YOUR OBJECTIVE: Look below for lines that hold the string "mosufa" and copy each one.
Top of AVAILABLE RECORDS
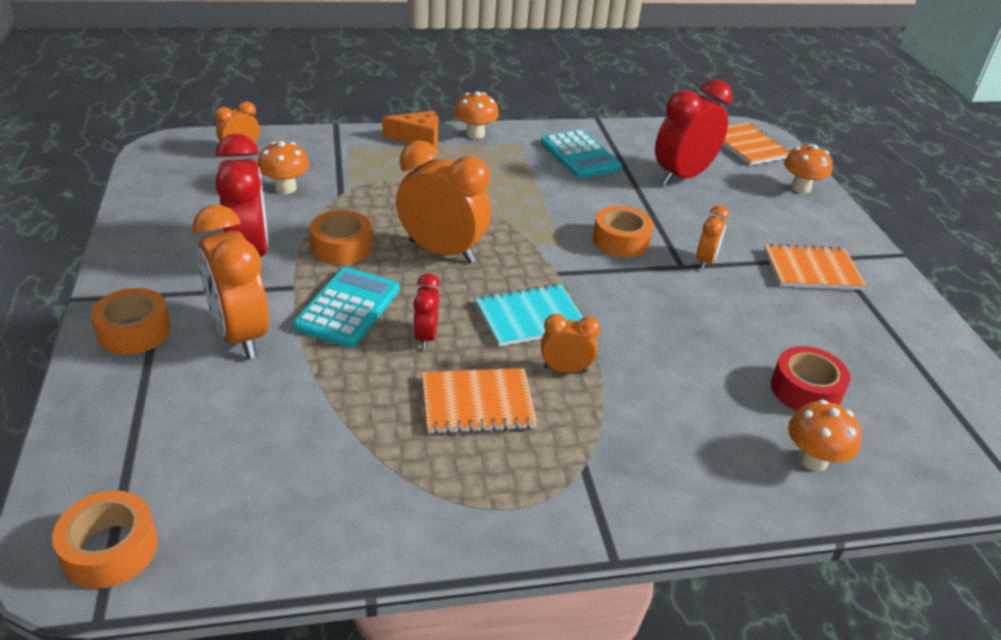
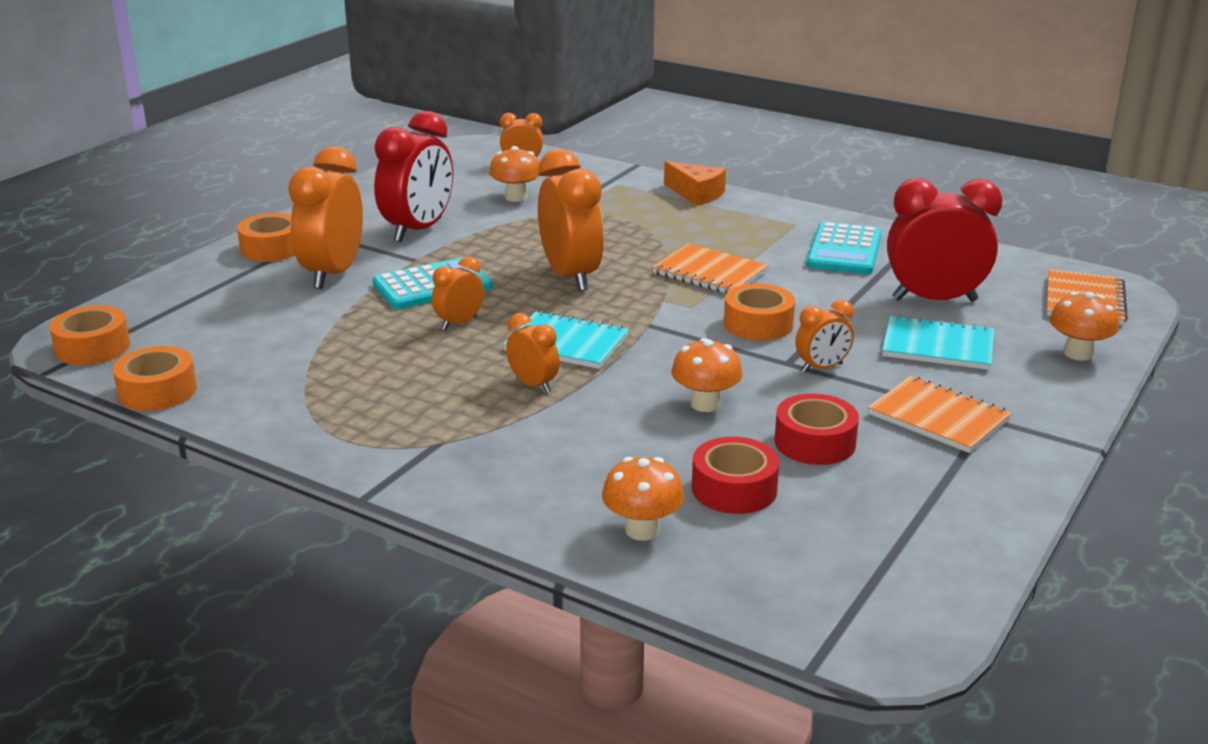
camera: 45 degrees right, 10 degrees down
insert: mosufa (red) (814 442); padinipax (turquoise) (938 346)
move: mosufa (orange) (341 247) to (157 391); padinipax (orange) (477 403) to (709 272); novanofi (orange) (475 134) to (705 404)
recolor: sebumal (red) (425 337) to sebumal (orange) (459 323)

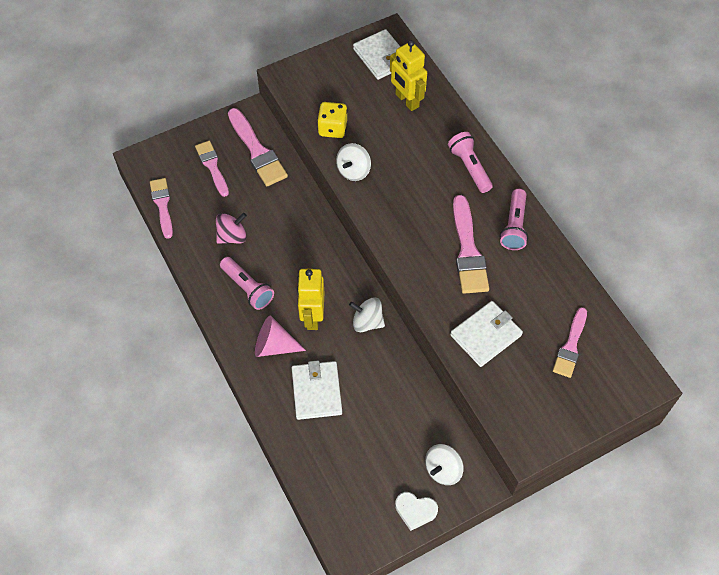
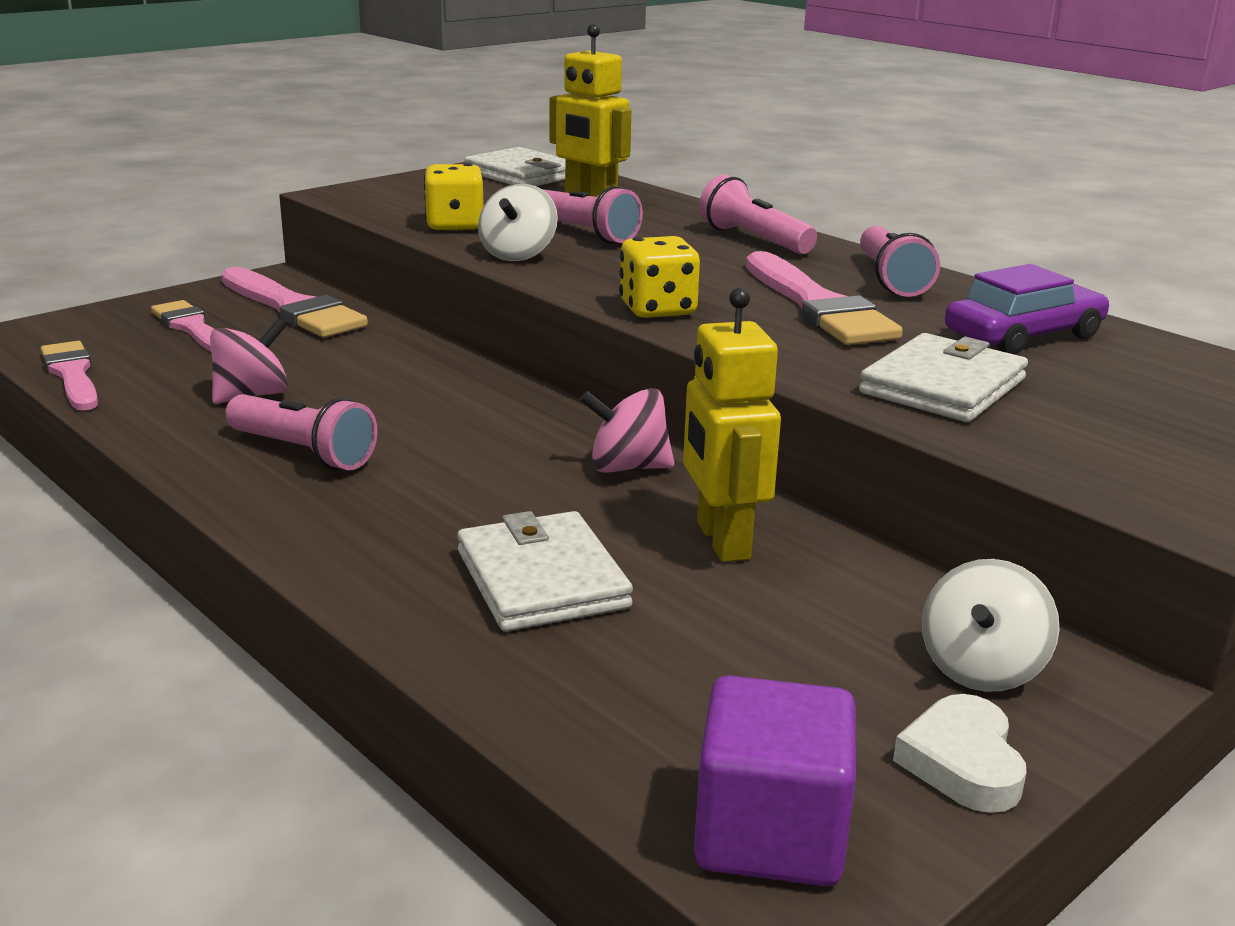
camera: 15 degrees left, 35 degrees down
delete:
Bottom of AVAILABLE RECORDS
Top of AVAILABLE RECORDS
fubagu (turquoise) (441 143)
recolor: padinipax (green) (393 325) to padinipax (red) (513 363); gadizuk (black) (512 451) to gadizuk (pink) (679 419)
Bottom of AVAILABLE RECORDS
Top of AVAILABLE RECORDS
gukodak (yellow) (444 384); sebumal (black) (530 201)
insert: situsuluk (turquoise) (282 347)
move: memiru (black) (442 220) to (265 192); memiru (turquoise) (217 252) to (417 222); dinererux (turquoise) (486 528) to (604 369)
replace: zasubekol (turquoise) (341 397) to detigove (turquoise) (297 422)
Bottom of AVAILABLE RECORDS
PROBLEM SOLUTION:
insert: mosufa (red) (814 442); padinipax (turquoise) (938 346)
move: mosufa (orange) (341 247) to (157 391); padinipax (orange) (477 403) to (709 272); novanofi (orange) (475 134) to (705 404)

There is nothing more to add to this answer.